Information supplied
------------------------------------------------------------------------
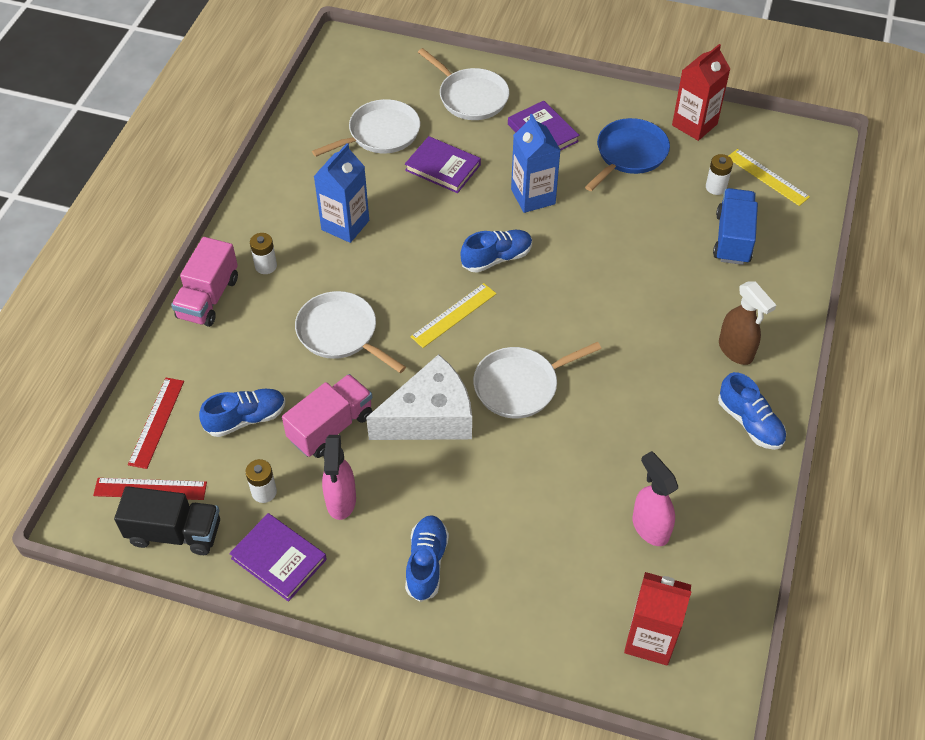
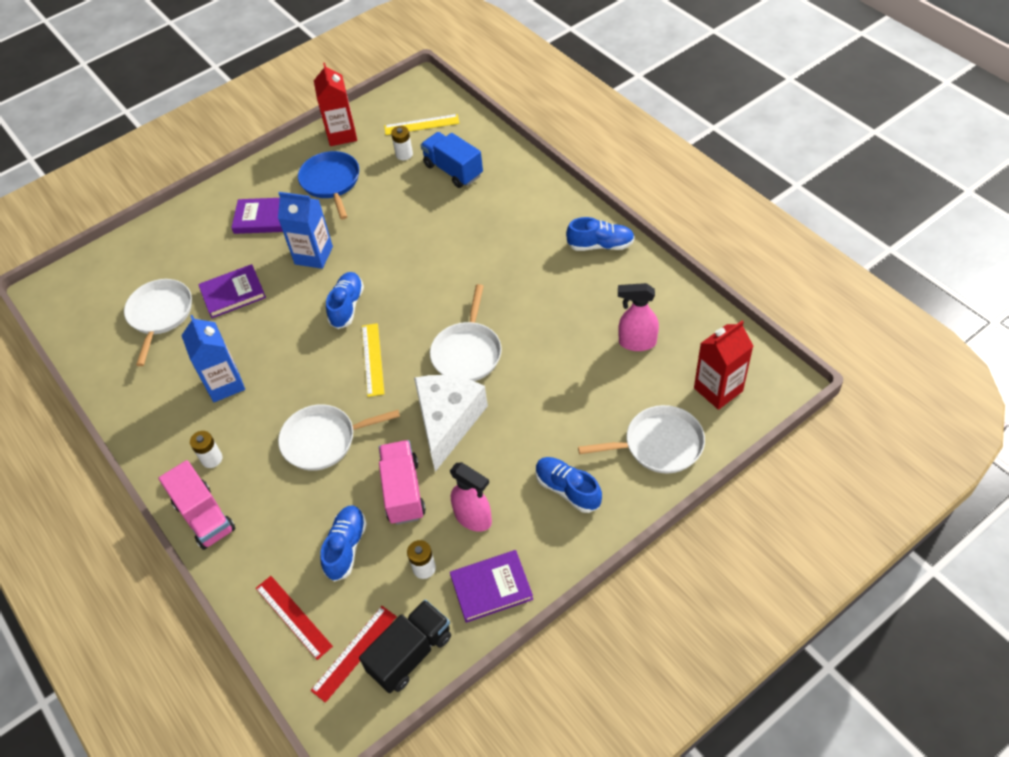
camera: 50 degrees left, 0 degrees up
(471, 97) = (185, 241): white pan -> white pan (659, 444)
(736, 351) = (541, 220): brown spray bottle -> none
------------------------------------------------------------------------
Aim of the task
Copy out all of the data word for word. Do not carry over any picture.

Finished task
camera: 50 degrees left, 0 degrees up
(471, 97) = (185, 241): white pan -> white pan (659, 444)
(736, 351) = (541, 220): brown spray bottle -> none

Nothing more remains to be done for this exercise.